ACTIVITY —
Review the material line by line. Identify and copy every line that contains the string "minus".
*** EXERCISE INPUTS ***
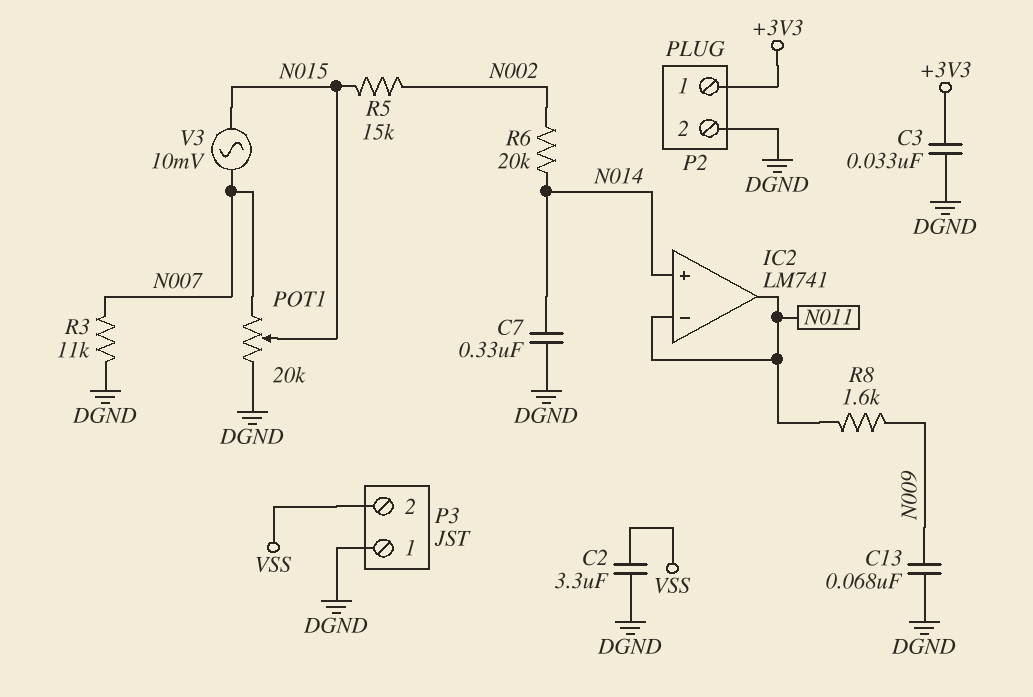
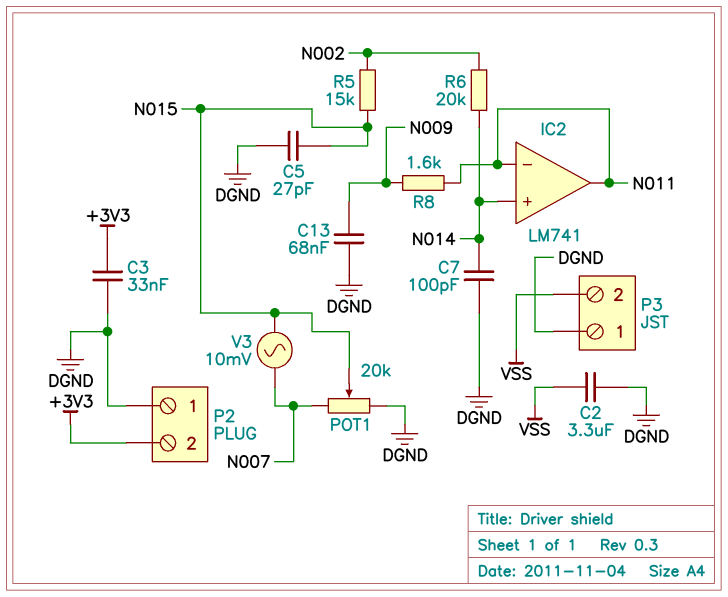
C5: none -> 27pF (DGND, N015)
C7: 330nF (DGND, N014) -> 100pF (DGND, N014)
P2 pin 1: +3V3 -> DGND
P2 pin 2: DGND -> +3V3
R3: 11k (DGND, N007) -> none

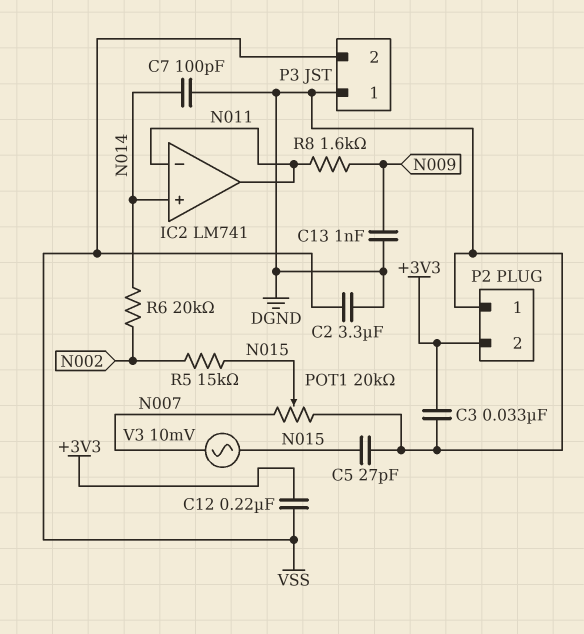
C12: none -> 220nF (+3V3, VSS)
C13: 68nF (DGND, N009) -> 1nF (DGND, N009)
*** End of EXERCISE INPUTS ***
*** EXERCISE INPUTS ***
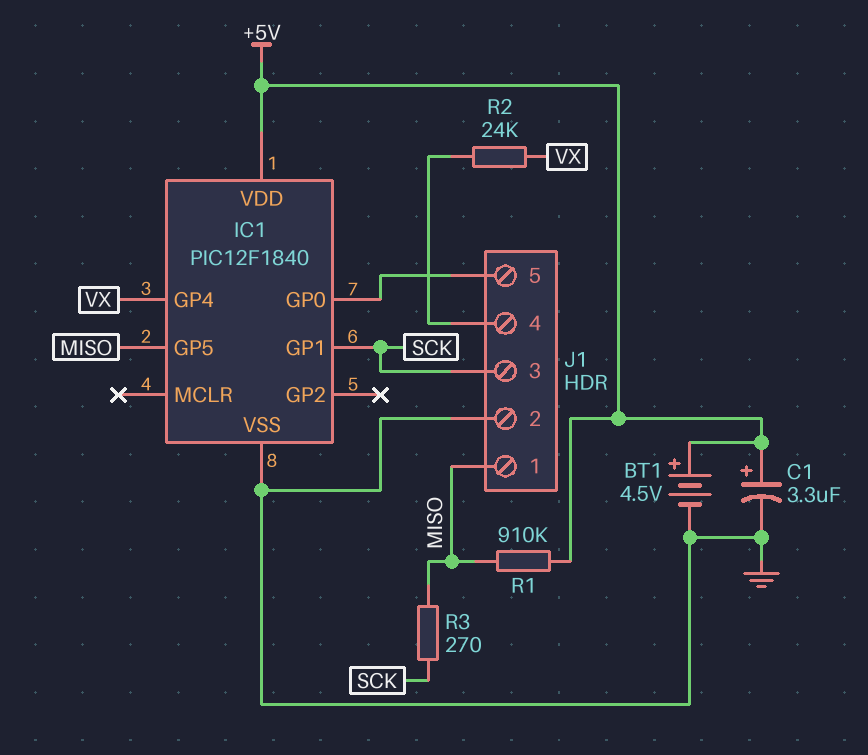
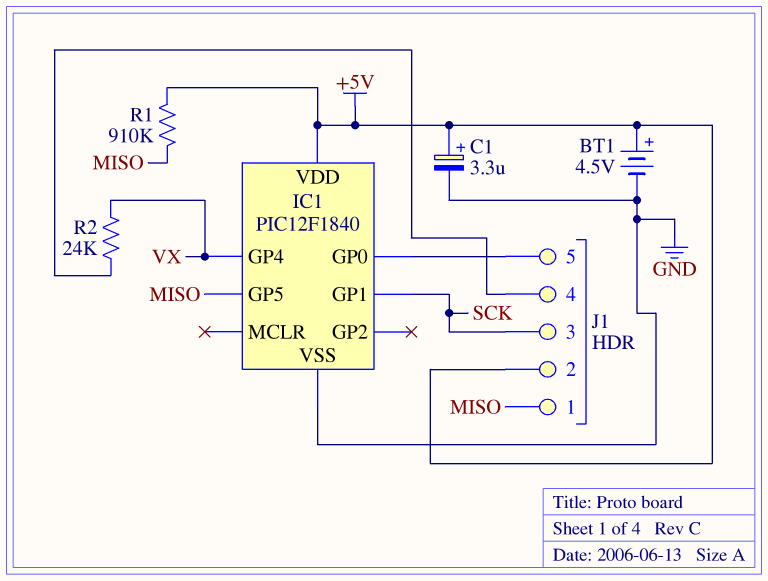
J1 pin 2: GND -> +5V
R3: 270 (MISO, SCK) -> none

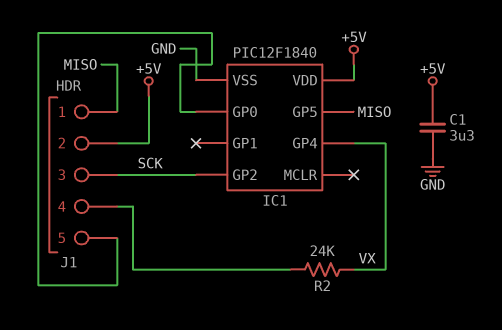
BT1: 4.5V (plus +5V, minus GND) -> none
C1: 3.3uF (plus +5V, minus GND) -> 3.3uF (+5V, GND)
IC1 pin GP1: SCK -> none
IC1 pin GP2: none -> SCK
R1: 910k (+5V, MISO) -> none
*** End of EXERCISE INPUTS ***
RESULT OF THIS EXERCISE —
BT1: 4.5V (plus +5V, minus GND) -> none
C1: 3.3uF (plus +5V, minus GND) -> 3.3uF (+5V, GND)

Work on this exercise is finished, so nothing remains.